Object tracking records

-- Opening Marker --

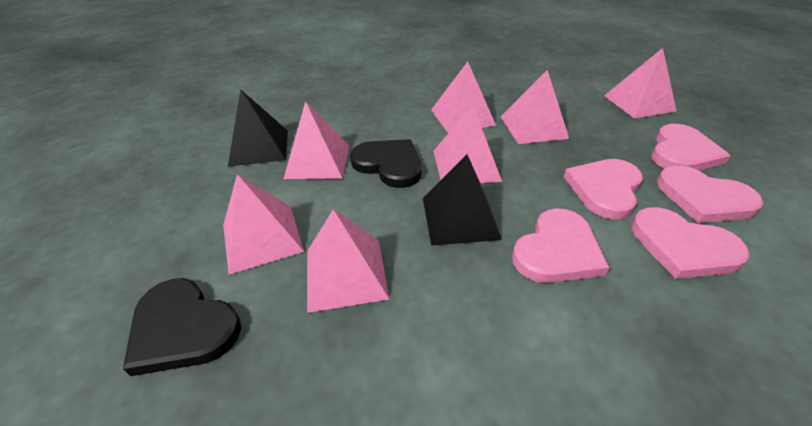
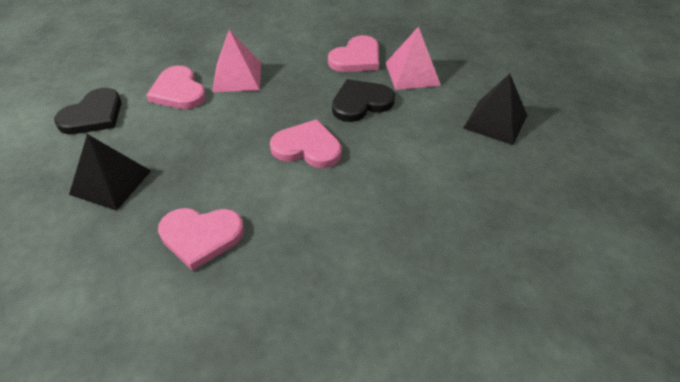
pink heart: 5 -> 4
pink pyramid: 7 -> 2

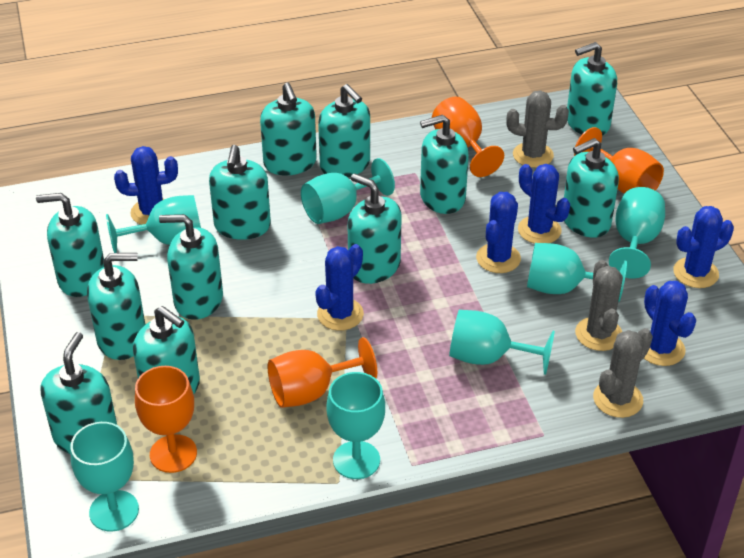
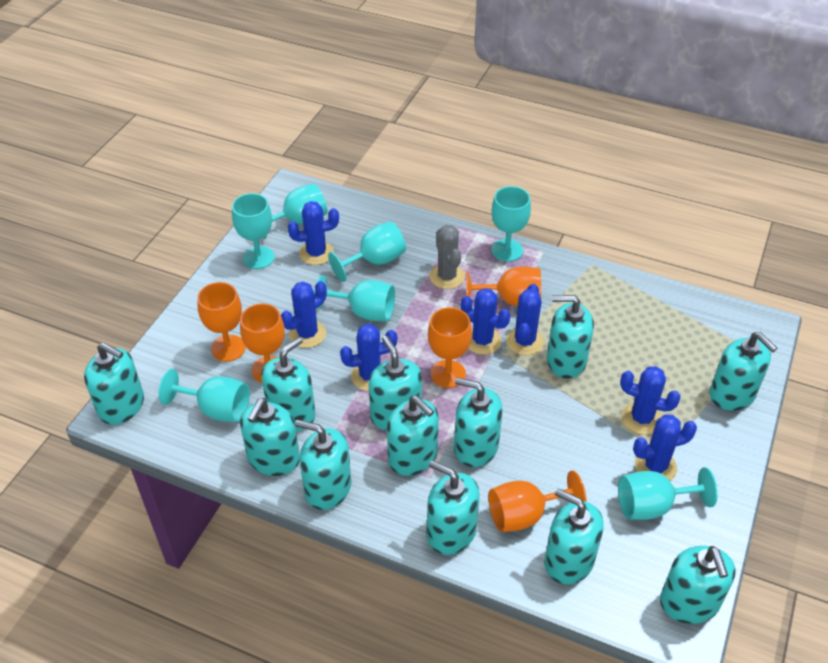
blue cactus: 6 -> 7
grey cactus: 3 -> 1
orange goblet: 4 -> 5

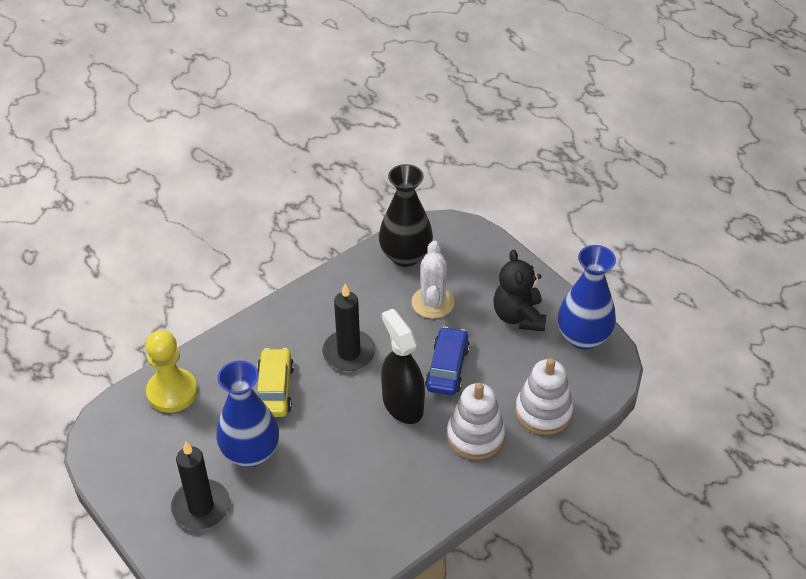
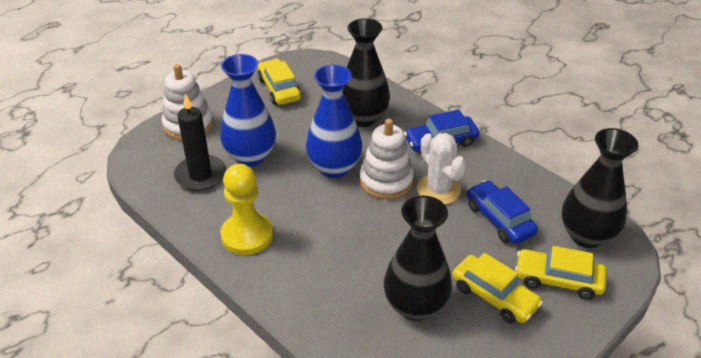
black candle: 2 -> 1
black spray bottle: 1 -> 0
black teddy bear: 1 -> 0
black vase: 1 -> 3
blue car: 1 -> 2
yellow car: 1 -> 3

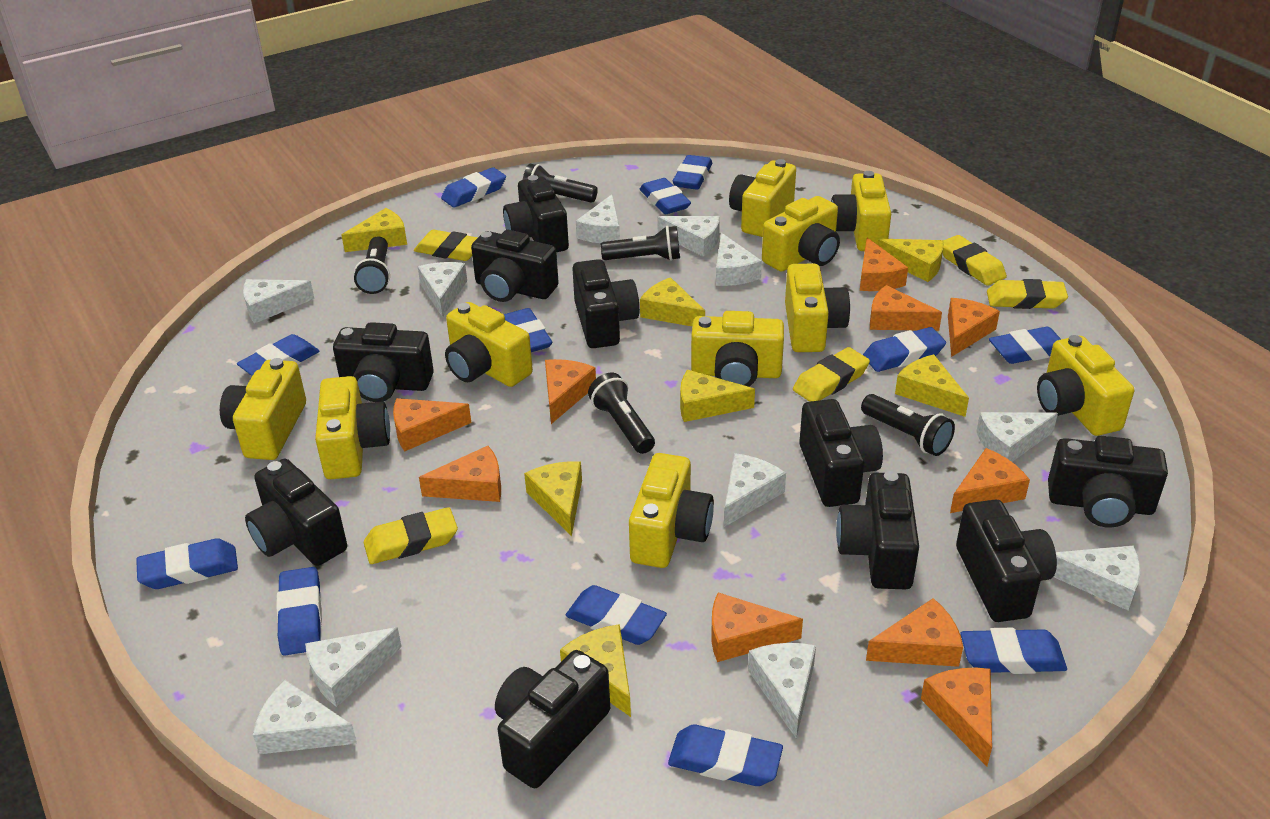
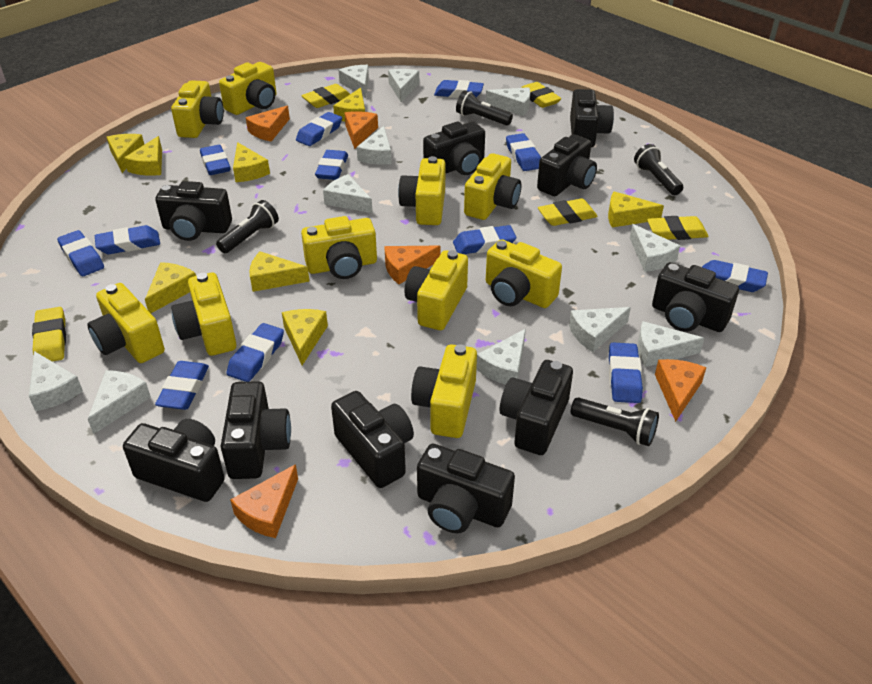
black flashlight: 5 -> 4
orange cheese: 10 -> 5
yellow cheese: 7 -> 8

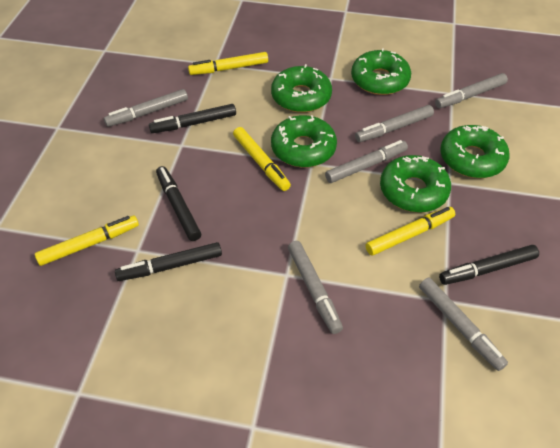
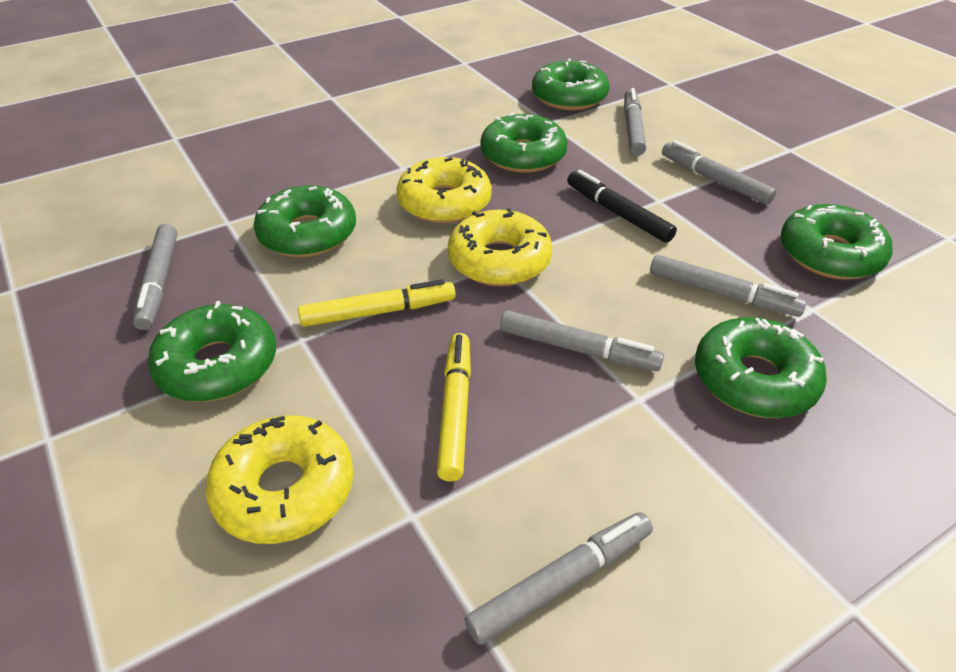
black marker: 4 -> 1
green donut: 5 -> 6
yellow donut: 0 -> 3
yellow marker: 4 -> 2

-- Closing Marker --

Work to be completed: For this exercise, write out exactly the lines from the one with "yellow car: 1 -> 3" through the last line of the records, inclusive, and leave each picture out.

Response box:
yellow car: 1 -> 3

black flashlight: 5 -> 4
orange cheese: 10 -> 5
yellow cheese: 7 -> 8

black marker: 4 -> 1
green donut: 5 -> 6
yellow donut: 0 -> 3
yellow marker: 4 -> 2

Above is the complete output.